--- Task material ---
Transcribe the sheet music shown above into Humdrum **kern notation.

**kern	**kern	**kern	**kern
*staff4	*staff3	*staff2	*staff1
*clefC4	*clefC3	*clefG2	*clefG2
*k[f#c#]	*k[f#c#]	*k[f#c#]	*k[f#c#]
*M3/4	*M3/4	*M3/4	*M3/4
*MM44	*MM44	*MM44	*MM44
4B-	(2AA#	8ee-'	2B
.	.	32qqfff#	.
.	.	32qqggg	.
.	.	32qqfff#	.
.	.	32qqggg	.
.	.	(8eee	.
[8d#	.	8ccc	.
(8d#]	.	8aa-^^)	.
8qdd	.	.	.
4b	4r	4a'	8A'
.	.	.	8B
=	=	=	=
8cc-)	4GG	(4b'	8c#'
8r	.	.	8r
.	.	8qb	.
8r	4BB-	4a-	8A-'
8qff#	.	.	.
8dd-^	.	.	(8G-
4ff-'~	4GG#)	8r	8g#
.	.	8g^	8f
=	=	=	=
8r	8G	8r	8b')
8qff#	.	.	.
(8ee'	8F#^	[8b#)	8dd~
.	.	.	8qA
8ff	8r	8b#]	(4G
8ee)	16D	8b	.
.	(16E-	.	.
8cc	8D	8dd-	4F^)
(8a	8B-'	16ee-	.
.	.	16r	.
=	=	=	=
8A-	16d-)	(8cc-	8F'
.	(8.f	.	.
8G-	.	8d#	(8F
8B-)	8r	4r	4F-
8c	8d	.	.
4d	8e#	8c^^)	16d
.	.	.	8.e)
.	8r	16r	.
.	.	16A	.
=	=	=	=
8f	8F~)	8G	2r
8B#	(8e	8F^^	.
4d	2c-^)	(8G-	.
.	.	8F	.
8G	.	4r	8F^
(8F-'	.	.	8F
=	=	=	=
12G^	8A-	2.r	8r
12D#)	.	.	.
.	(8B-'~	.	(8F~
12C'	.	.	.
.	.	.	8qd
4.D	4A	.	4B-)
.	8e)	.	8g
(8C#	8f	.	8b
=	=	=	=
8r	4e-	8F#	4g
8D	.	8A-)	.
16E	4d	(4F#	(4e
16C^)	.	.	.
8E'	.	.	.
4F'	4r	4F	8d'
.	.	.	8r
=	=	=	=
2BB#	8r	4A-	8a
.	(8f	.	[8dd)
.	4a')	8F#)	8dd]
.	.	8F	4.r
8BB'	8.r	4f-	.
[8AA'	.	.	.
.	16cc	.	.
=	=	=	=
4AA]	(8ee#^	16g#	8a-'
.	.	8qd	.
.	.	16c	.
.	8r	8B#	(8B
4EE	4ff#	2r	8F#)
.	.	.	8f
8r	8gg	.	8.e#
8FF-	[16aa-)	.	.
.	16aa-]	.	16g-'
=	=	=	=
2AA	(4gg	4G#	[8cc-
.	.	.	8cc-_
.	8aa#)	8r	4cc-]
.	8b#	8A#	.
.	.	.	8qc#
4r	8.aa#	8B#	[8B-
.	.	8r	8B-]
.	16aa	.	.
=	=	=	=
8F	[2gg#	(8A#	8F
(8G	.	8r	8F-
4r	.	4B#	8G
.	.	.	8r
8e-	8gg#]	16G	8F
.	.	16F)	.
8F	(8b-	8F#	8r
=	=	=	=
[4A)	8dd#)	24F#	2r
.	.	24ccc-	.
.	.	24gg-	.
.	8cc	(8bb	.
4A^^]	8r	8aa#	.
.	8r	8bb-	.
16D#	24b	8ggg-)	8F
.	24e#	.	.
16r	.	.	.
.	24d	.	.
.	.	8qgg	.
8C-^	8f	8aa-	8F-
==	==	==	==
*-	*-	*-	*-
---
Report each line of the data above that contains the string "kern", treating uppercase and lowercase letters as different.

### Solution to this problem
Transcribe the sheet music shown above into Humdrum **kern notation.
**kern	**kern	**kern	**kern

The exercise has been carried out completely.